### MATERIAL FOR THIS EXERCISE
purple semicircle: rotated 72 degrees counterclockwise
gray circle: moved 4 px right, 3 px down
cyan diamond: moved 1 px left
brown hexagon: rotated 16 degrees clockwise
==
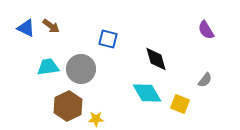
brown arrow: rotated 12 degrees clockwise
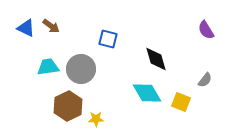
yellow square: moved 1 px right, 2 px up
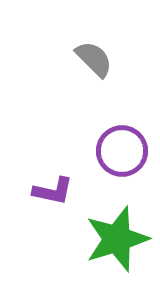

### WHAT TO PRODUCE
Format the lines between the one containing "purple semicircle: rotated" and the one containing "brown hexagon: rotated 16 degrees clockwise", inclusive, as a Markdown table with the columns Row and Line, skipping any blank lines.

### THE RESPONSE
| Row | Line |
|---|---|
| 1 | purple semicircle: rotated 72 degrees counterclockwise |
| 2 | gray circle: moved 4 px right, 3 px down |
| 3 | cyan diamond: moved 1 px left |
| 4 | brown hexagon: rotated 16 degrees clockwise |